# Records for processing
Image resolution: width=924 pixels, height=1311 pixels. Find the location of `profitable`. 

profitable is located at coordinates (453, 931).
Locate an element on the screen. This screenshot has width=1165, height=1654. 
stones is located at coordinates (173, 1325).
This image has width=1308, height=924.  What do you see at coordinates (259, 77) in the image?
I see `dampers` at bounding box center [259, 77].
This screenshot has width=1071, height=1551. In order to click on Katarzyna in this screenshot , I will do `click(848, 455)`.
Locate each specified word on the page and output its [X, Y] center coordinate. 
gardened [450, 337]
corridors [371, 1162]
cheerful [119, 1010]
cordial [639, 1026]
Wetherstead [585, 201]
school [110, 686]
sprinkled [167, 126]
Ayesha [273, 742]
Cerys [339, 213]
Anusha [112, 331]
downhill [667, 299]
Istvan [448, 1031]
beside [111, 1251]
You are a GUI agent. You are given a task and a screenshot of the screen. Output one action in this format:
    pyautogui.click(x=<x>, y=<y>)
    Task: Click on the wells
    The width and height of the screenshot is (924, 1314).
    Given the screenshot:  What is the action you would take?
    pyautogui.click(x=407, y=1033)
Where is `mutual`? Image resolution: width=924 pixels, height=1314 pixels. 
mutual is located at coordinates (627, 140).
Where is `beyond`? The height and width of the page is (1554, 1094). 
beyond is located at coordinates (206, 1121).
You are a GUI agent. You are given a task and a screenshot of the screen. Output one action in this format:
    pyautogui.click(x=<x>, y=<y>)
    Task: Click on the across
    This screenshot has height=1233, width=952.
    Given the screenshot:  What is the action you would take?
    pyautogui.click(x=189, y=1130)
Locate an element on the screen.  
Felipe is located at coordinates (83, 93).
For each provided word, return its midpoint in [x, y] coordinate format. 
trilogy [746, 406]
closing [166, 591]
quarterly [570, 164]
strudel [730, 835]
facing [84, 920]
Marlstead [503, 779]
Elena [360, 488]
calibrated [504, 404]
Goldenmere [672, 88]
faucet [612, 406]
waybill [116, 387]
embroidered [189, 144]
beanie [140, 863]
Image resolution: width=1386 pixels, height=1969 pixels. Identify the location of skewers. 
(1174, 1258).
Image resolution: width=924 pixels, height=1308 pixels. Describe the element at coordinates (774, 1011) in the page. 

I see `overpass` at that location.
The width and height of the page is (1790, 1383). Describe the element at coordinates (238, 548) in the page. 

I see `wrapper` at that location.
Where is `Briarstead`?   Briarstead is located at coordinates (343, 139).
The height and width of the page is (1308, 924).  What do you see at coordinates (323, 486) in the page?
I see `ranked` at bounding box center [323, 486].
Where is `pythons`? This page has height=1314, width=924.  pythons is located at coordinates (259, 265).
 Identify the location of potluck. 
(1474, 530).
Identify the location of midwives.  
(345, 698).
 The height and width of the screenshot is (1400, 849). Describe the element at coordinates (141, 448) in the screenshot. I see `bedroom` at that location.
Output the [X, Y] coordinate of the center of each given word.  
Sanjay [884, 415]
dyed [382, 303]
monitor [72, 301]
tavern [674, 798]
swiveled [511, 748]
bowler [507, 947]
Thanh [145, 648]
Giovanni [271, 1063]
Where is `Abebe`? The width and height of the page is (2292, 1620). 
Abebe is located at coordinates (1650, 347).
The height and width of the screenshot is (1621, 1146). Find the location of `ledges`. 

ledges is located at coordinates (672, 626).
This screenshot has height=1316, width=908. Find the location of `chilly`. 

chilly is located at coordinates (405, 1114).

# Requirements
Arrange every line above as a Markdown table with the columns "Number" and "Line," numbering the rows in order and leaving out blank lines.

# Solution
| Number | Line |
|---|---|
| 1 | Image resolution: width=924 pixels, height=1311 pixels. Find the location of `profitable`.  |
| 2 | profitable is located at coordinates (453, 931). |
| 3 | Locate an element on the screen. This screenshot has width=1165, height=1654.  |
| 4 | stones is located at coordinates (173, 1325). |
| 5 | This image has width=1308, height=924.  What do you see at coordinates (259, 77) in the image? |
| 6 | I see `dampers` at bounding box center [259, 77]. |
| 7 | This screenshot has width=1071, height=1551. In order to click on Katarzyna in this screenshot , I will do `click(848, 455)`. |
| 8 | Locate each specified word on the page and output its [X, Y] center coordinate.  |
| 9 | gardened [450, 337] |
| 10 | corridors [371, 1162] |
| 11 | cheerful [119, 1010] |
| 12 | cordial [639, 1026] |
| 13 | Wetherstead [585, 201] |
| 14 | school [110, 686] |
| 15 | sprinkled [167, 126] |
| 16 | Ayesha [273, 742] |
| 17 | Cerys [339, 213] |
| 18 | Anusha [112, 331] |
| 19 | downhill [667, 299] |
| 20 | Istvan [448, 1031] |
| 21 | beside [111, 1251] |
| 22 | You are a GUI agent. You are given a task and a screenshot of the screen. Output one action in this format: |
| 23 |     pyautogui.click(x=<x>, y=<y>) |
| 24 |     Task: Click on the wells |
| 25 |     The width and height of the screenshot is (924, 1314). |
| 26 |     Given the screenshot:  What is the action you would take? |
| 27 |     pyautogui.click(x=407, y=1033) |
| 28 | Where is `mutual`? Image resolution: width=924 pixels, height=1314 pixels.  |
| 29 | mutual is located at coordinates (627, 140). |
| 30 | Where is `beyond`? The height and width of the page is (1554, 1094).  |
| 31 | beyond is located at coordinates (206, 1121). |
| 32 | You are a GUI agent. You are given a task and a screenshot of the screen. Output one action in this format: |
| 33 |     pyautogui.click(x=<x>, y=<y>) |
| 34 |     Task: Click on the across |
| 35 |     This screenshot has height=1233, width=952. |
| 36 |     Given the screenshot:  What is the action you would take? |
| 37 |     pyautogui.click(x=189, y=1130) |
| 38 | Locate an element on the screen.   |
| 39 | Felipe is located at coordinates (83, 93). |
| 40 | For each provided word, return its midpoint in [x, y] coordinate format.  |
| 41 | trilogy [746, 406] |
| 42 | closing [166, 591] |
| 43 | quarterly [570, 164] |
| 44 | strudel [730, 835] |
| 45 | facing [84, 920] |
| 46 | Marlstead [503, 779] |
| 47 | Elena [360, 488] |
| 48 | calibrated [504, 404] |
| 49 | Goldenmere [672, 88] |
| 50 | faucet [612, 406] |
| 51 | waybill [116, 387] |
| 52 | embroidered [189, 144] |
| 53 | beanie [140, 863] |
| 54 | Image resolution: width=1386 pixels, height=1969 pixels. Identify the location of skewers.  |
| 55 | (1174, 1258). |
| 56 | Image resolution: width=924 pixels, height=1308 pixels. Describe the element at coordinates (774, 1011) in the page.  |
| 57 | I see `overpass` at that location. |
| 58 | The width and height of the page is (1790, 1383). Describe the element at coordinates (238, 548) in the page.  |
| 59 | I see `wrapper` at that location. |
| 60 | Where is `Briarstead`?   Briarstead is located at coordinates (343, 139). |
| 61 | The height and width of the page is (1308, 924).  What do you see at coordinates (323, 486) in the page? |
| 62 | I see `ranked` at bounding box center [323, 486]. |
| 63 | Where is `pythons`? This page has height=1314, width=924.  pythons is located at coordinates (259, 265). |
| 64 |  Identify the location of potluck.  |
| 65 | (1474, 530). |
| 66 | Identify the location of midwives.   |
| 67 | (345, 698). |
| 68 |  The height and width of the screenshot is (1400, 849). Describe the element at coordinates (141, 448) in the screenshot. I see `bedroom` at that location. |
| 69 | Output the [X, Y] coordinate of the center of each given word.   |
| 70 | Sanjay [884, 415] |
| 71 | dyed [382, 303] |
| 72 | monitor [72, 301] |
| 73 | tavern [674, 798] |
| 74 | swiveled [511, 748] |
| 75 | bowler [507, 947] |
| 76 | Thanh [145, 648] |
| 77 | Giovanni [271, 1063] |
| 78 | Where is `Abebe`? The width and height of the page is (2292, 1620).  |
| 79 | Abebe is located at coordinates (1650, 347). |
| 80 | The height and width of the screenshot is (1621, 1146). Find the location of `ledges`.  |
| 81 | ledges is located at coordinates (672, 626). |
| 82 | This screenshot has height=1316, width=908. Find the location of `chilly`.  |
| 83 | chilly is located at coordinates (405, 1114). |